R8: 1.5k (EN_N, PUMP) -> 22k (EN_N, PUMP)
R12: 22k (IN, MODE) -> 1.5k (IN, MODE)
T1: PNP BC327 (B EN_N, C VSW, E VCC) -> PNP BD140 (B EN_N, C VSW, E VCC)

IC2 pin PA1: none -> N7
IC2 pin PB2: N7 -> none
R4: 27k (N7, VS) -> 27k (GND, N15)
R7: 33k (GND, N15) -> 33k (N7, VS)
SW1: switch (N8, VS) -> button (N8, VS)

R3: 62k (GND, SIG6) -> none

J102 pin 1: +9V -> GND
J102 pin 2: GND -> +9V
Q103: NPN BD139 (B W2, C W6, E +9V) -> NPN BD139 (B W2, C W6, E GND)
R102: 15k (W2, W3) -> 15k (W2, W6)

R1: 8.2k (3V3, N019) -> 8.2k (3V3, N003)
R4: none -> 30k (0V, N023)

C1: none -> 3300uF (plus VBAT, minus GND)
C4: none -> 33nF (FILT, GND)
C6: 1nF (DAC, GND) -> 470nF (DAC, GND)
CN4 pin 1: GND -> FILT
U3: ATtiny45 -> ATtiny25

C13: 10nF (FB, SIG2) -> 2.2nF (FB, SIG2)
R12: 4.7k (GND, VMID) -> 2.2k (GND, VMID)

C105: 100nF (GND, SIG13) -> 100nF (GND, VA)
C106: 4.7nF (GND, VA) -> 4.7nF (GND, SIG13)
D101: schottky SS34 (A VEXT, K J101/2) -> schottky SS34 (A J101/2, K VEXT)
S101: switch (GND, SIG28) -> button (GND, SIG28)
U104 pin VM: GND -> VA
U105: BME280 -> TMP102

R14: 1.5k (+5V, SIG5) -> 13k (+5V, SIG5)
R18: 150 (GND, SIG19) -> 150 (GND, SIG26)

§ **ACTIVITY**: Restate word for word the entries above from the line with "C4: none -> 33nF (FILT, GND)" through the line with "C106: 4.7nF (GND, VA) -> 4.7nF (GND, SIG13)", inclusive, leaving out everything else.

§ **EXERCISE RESPONSE**:
C4: none -> 33nF (FILT, GND)
C6: 1nF (DAC, GND) -> 470nF (DAC, GND)
CN4 pin 1: GND -> FILT
U3: ATtiny45 -> ATtiny25

C13: 10nF (FB, SIG2) -> 2.2nF (FB, SIG2)
R12: 4.7k (GND, VMID) -> 2.2k (GND, VMID)

C105: 100nF (GND, SIG13) -> 100nF (GND, VA)
C106: 4.7nF (GND, VA) -> 4.7nF (GND, SIG13)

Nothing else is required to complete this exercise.